*Record excerpts*:
Start of Block

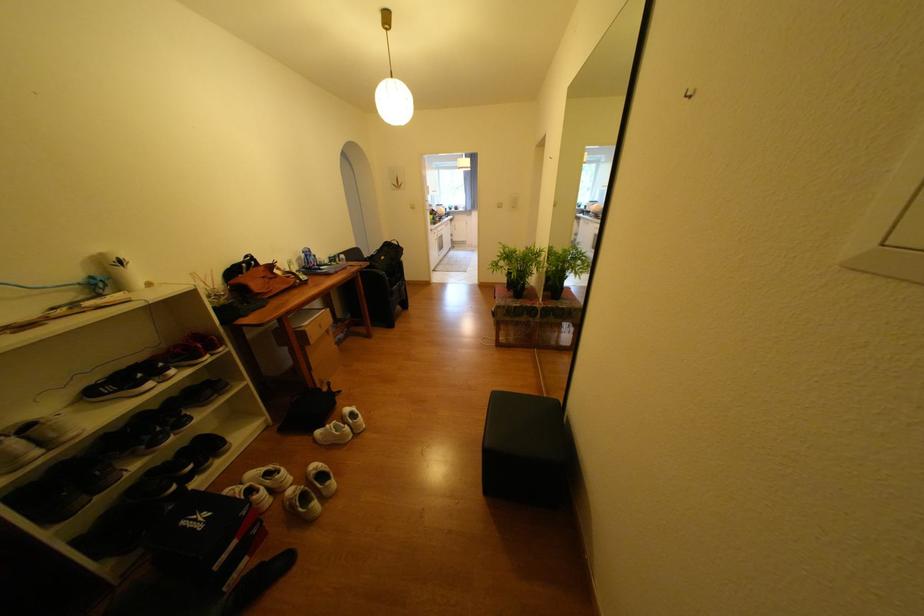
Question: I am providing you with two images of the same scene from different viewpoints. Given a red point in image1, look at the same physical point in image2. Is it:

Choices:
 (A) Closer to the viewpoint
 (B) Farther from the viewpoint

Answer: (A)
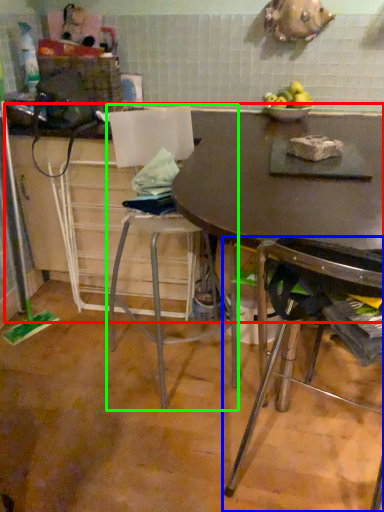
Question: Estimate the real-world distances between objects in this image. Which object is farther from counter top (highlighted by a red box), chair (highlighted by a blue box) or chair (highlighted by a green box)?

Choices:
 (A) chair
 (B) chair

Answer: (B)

End of Block
Start of Block

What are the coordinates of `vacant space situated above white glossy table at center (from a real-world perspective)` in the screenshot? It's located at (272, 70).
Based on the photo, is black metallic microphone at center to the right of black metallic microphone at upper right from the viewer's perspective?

End of Block

*Work to complete*: Please convert the data from the line with "Question: I am" up to and including the line with "Answer: (B)" into a JSON list of strings, one string per line, with blank lines omitted. Leave the pictures out of the answer.

*Output of the task*:
[
  "Question: I am providing you with two images of the same scene from different viewpoints. Given a red point in image1, look at the same physical point in image2. Is it:",
  "Choices:",
  " (A) Closer to the viewpoint",
  " (B) Farther from the viewpoint",
  "Answer: (A)",
  "Question: Estimate the real-world distances between objects in this image. Which object is farther from counter top (highlighted by a red box), chair (highlighted by a blue box) or chair (highlighted by a green box)?",
  "Choices:",
  " (A) chair",
  " (B) chair",
  "Answer: (B)"
]